DIRECTIONS =>
In the data below, find the line with "grey ball: 2 -> 3" and the line with "blue wallet: 7 -> 6", then restate both and every line between them exactly, minus the pictures.

*** PROVIDED RECORDS ***

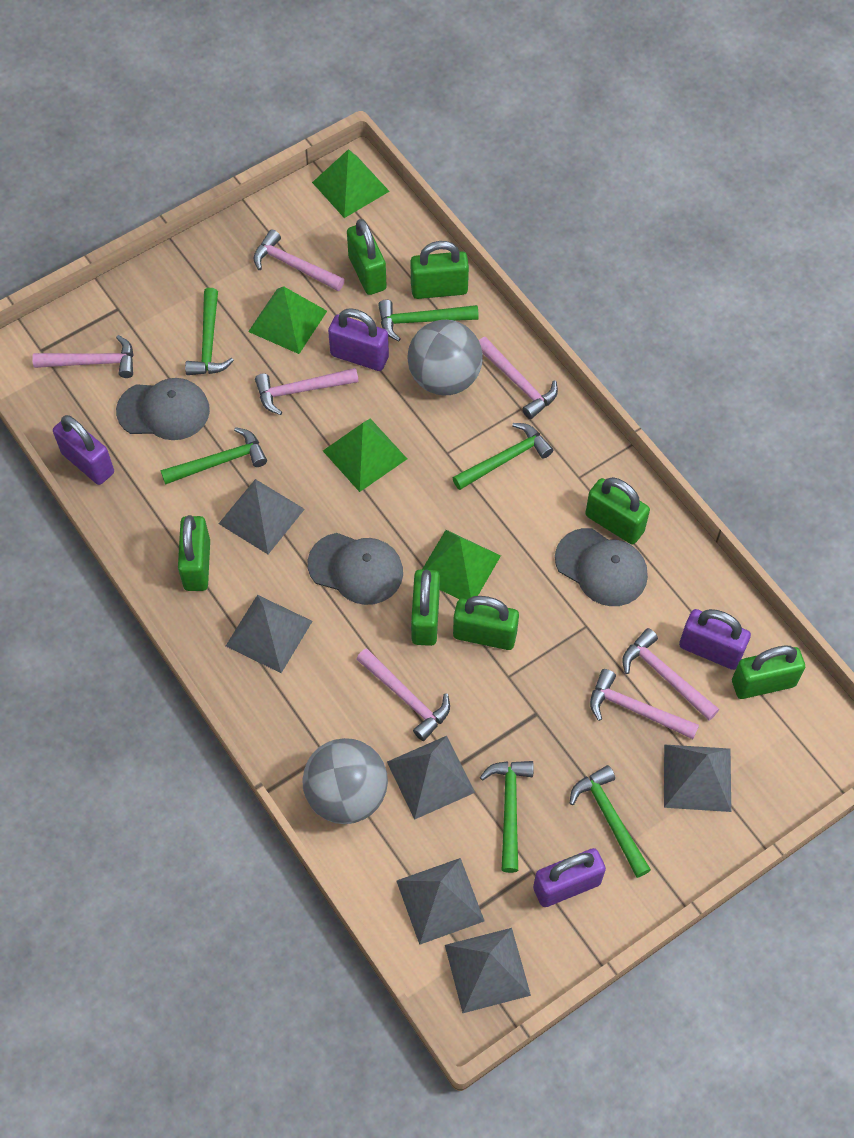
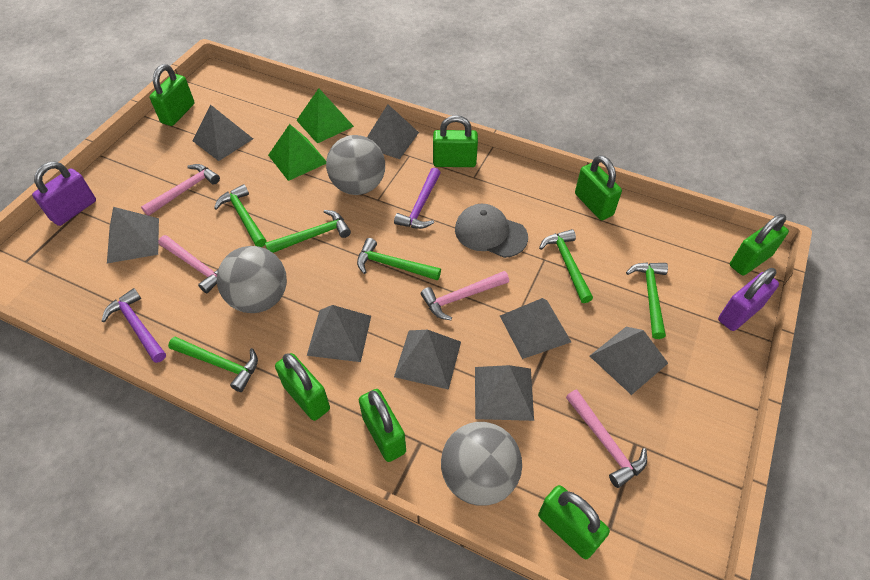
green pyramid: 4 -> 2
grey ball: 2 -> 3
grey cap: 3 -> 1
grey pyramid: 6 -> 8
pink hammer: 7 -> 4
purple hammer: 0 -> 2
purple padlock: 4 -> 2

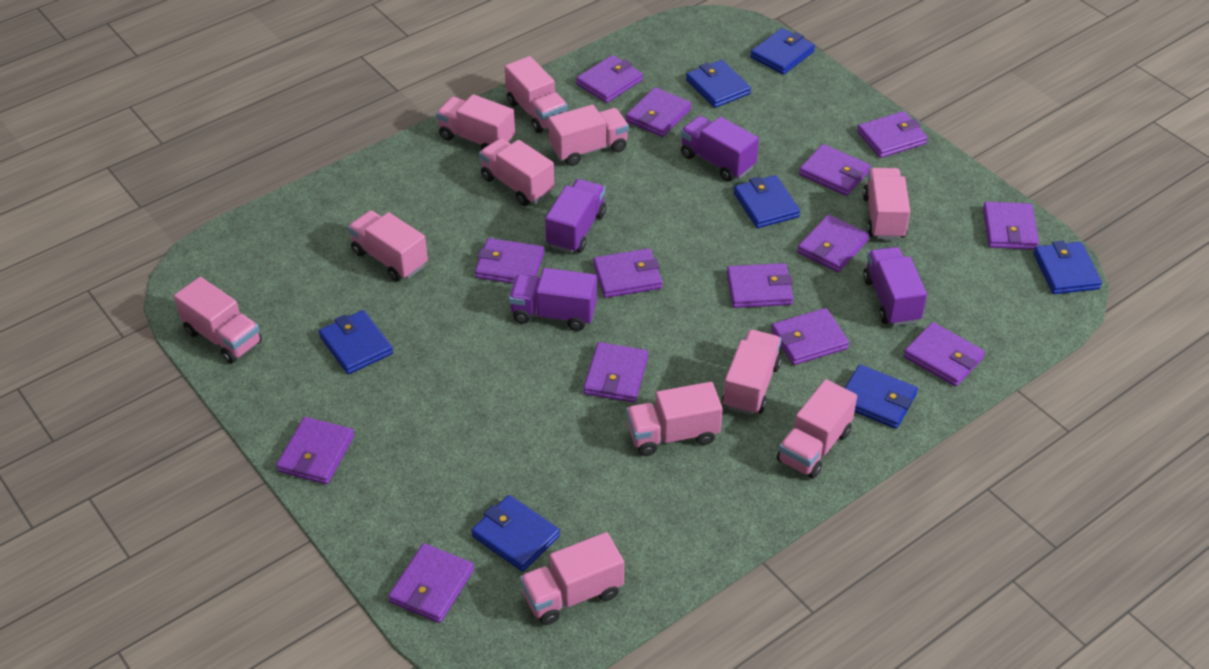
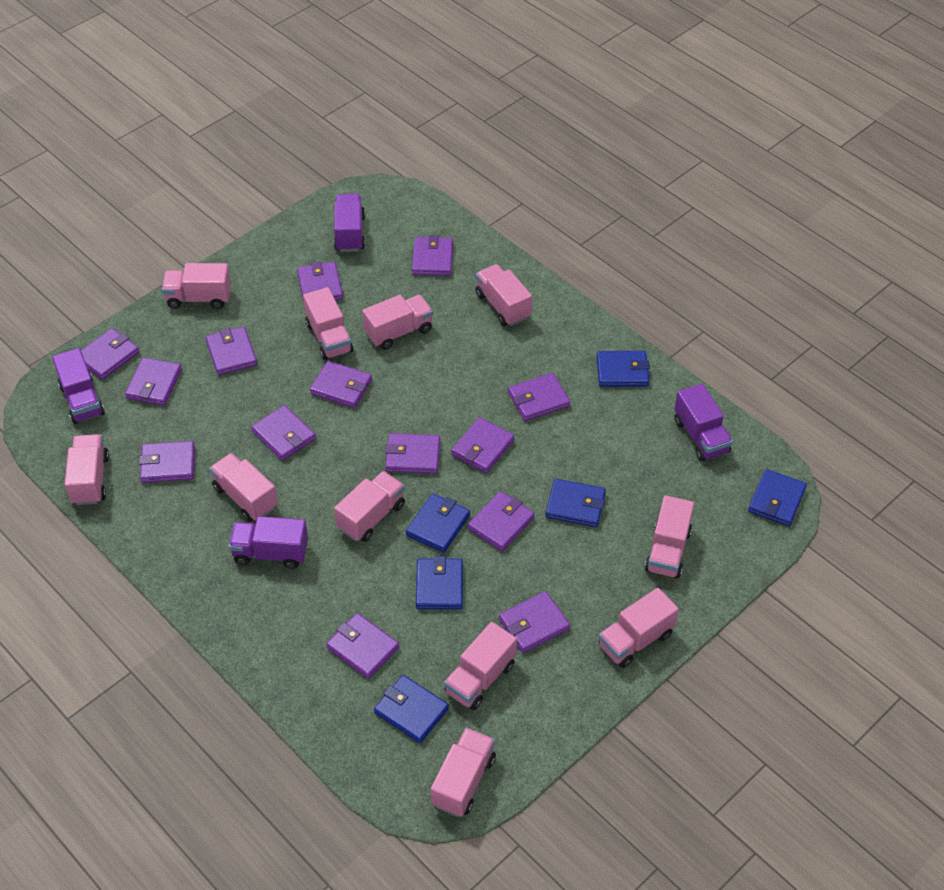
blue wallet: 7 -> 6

*** End of PROVIDED RECORDS ***
*** PROVIDED RECORDS ***

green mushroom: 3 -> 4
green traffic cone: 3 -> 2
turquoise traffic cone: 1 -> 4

*** End of PROVIDED RECORDS ***
*** PROVIDED RECORDS ***

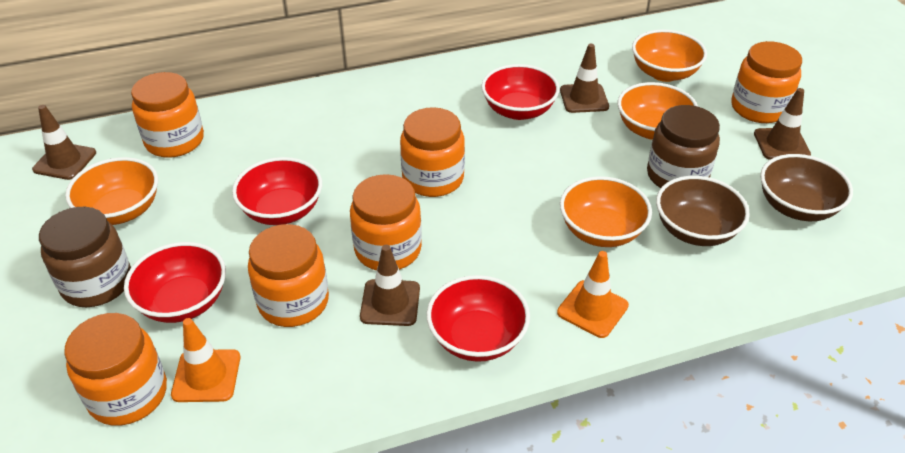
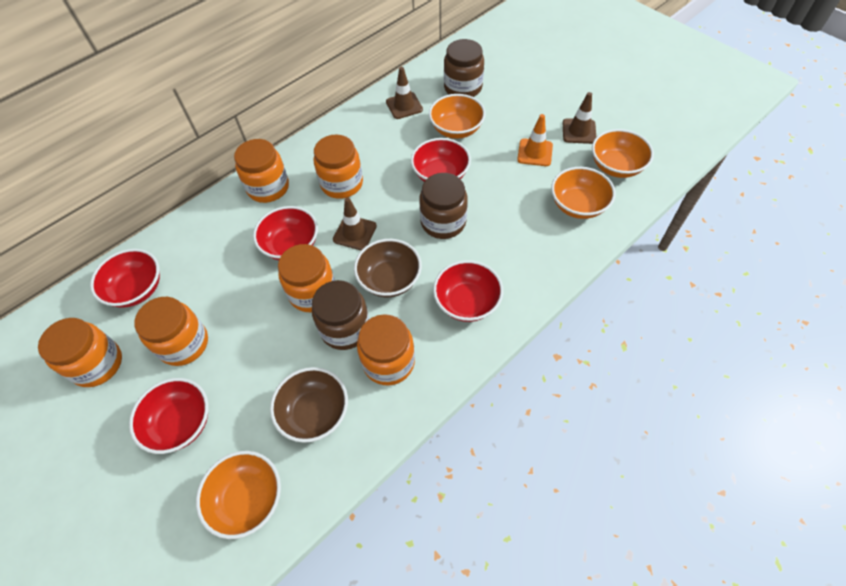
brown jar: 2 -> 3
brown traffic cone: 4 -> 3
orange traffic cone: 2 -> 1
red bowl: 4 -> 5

*** End of PROVIDED RECORDS ***

TASK SOLUTION =>
grey ball: 2 -> 3
grey cap: 3 -> 1
grey pyramid: 6 -> 8
pink hammer: 7 -> 4
purple hammer: 0 -> 2
purple padlock: 4 -> 2

blue wallet: 7 -> 6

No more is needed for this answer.